-- TASK INSTRUCTIONS --
From the records below, pull each line that has "czerwony".

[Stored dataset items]
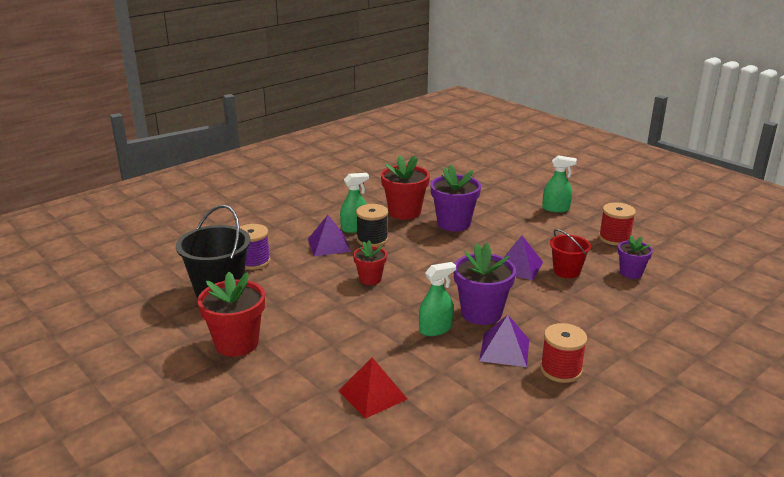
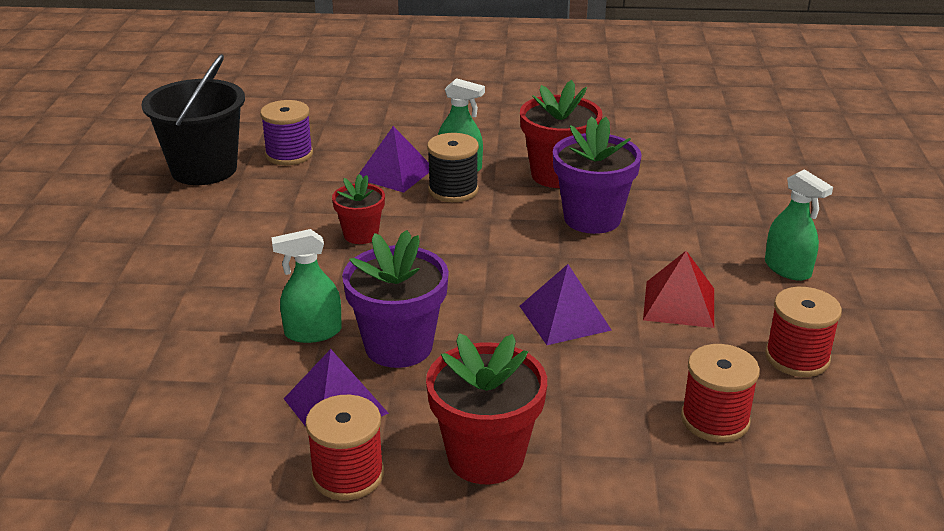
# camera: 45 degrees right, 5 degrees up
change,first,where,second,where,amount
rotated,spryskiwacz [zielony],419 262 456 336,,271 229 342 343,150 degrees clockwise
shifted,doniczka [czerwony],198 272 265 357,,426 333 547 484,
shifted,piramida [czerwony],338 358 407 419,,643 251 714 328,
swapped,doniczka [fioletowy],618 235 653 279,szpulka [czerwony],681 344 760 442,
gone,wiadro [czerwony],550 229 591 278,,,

-- RESULT BELOW --
shifted,doniczka [czerwony],198 272 265 357,,426 333 547 484,
shifted,piramida [czerwony],338 358 407 419,,643 251 714 328,
swapped,doniczka [fioletowy],618 235 653 279,szpulka [czerwony],681 344 760 442,
gone,wiadro [czerwony],550 229 591 278,,,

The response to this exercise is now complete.